**Your task:** Print each line exactly, beginning with the one where "SCALE3 pin SCK: 16 -> 9" appears and ending at the last line below.
***** Provided entries *****
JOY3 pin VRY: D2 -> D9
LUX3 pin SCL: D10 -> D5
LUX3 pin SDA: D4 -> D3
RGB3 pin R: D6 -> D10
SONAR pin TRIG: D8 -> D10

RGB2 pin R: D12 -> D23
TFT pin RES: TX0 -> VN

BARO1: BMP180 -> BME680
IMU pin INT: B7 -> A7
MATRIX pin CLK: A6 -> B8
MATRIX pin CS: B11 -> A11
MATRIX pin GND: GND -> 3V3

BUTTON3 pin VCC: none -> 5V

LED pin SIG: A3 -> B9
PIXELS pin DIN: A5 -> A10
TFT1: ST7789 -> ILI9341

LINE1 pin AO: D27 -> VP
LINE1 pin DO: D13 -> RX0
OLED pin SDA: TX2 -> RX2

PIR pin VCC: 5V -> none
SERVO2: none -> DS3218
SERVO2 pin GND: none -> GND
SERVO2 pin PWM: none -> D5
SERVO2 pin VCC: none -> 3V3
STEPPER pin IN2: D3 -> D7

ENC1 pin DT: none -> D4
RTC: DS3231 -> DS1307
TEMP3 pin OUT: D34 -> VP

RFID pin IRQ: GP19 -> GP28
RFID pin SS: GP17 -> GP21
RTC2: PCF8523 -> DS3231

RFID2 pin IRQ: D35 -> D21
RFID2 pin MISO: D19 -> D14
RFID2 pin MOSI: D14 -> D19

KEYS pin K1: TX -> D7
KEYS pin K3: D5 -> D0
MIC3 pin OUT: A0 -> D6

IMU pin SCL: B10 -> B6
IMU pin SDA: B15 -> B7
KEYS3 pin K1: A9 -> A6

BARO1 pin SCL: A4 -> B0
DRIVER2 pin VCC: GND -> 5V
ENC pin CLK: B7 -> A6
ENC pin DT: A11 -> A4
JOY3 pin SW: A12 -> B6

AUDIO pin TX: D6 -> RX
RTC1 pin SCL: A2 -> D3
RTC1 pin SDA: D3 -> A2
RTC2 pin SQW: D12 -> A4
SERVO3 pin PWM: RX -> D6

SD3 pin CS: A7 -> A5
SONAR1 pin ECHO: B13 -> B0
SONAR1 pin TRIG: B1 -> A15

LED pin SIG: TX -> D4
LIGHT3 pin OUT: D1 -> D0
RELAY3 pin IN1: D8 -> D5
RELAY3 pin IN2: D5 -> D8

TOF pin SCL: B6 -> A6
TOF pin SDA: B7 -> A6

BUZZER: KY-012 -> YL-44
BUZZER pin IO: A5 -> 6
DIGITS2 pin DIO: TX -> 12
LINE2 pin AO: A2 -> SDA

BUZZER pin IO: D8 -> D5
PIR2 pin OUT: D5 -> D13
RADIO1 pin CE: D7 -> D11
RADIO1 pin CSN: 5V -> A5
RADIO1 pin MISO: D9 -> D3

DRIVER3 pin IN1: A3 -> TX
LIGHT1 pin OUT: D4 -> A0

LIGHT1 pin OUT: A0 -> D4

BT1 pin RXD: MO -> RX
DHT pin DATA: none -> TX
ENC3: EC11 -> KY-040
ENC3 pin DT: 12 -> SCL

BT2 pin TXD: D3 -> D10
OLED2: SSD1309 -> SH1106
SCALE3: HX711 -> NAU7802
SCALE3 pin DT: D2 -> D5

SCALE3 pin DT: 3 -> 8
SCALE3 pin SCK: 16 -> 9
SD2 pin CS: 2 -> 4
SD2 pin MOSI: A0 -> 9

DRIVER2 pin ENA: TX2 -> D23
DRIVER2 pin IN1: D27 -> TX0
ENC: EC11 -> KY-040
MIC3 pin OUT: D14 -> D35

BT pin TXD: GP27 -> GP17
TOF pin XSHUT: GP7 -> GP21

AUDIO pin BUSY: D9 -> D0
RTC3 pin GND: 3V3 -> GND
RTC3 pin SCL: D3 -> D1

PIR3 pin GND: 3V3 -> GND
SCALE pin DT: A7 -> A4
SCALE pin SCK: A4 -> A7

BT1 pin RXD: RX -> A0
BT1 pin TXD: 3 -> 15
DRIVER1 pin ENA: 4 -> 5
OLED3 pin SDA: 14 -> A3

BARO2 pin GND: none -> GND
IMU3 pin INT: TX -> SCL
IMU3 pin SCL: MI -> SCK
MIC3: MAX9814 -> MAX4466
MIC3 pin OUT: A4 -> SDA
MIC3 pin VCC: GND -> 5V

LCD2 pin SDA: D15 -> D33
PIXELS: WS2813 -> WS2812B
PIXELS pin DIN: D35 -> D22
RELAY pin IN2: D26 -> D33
*****
**Exercise result:**
SCALE3 pin SCK: 16 -> 9
SD2 pin CS: 2 -> 4
SD2 pin MOSI: A0 -> 9

DRIVER2 pin ENA: TX2 -> D23
DRIVER2 pin IN1: D27 -> TX0
ENC: EC11 -> KY-040
MIC3 pin OUT: D14 -> D35

BT pin TXD: GP27 -> GP17
TOF pin XSHUT: GP7 -> GP21

AUDIO pin BUSY: D9 -> D0
RTC3 pin GND: 3V3 -> GND
RTC3 pin SCL: D3 -> D1

PIR3 pin GND: 3V3 -> GND
SCALE pin DT: A7 -> A4
SCALE pin SCK: A4 -> A7

BT1 pin RXD: RX -> A0
BT1 pin TXD: 3 -> 15
DRIVER1 pin ENA: 4 -> 5
OLED3 pin SDA: 14 -> A3

BARO2 pin GND: none -> GND
IMU3 pin INT: TX -> SCL
IMU3 pin SCL: MI -> SCK
MIC3: MAX9814 -> MAX4466
MIC3 pin OUT: A4 -> SDA
MIC3 pin VCC: GND -> 5V

LCD2 pin SDA: D15 -> D33
PIXELS: WS2813 -> WS2812B
PIXELS pin DIN: D35 -> D22
RELAY pin IN2: D26 -> D33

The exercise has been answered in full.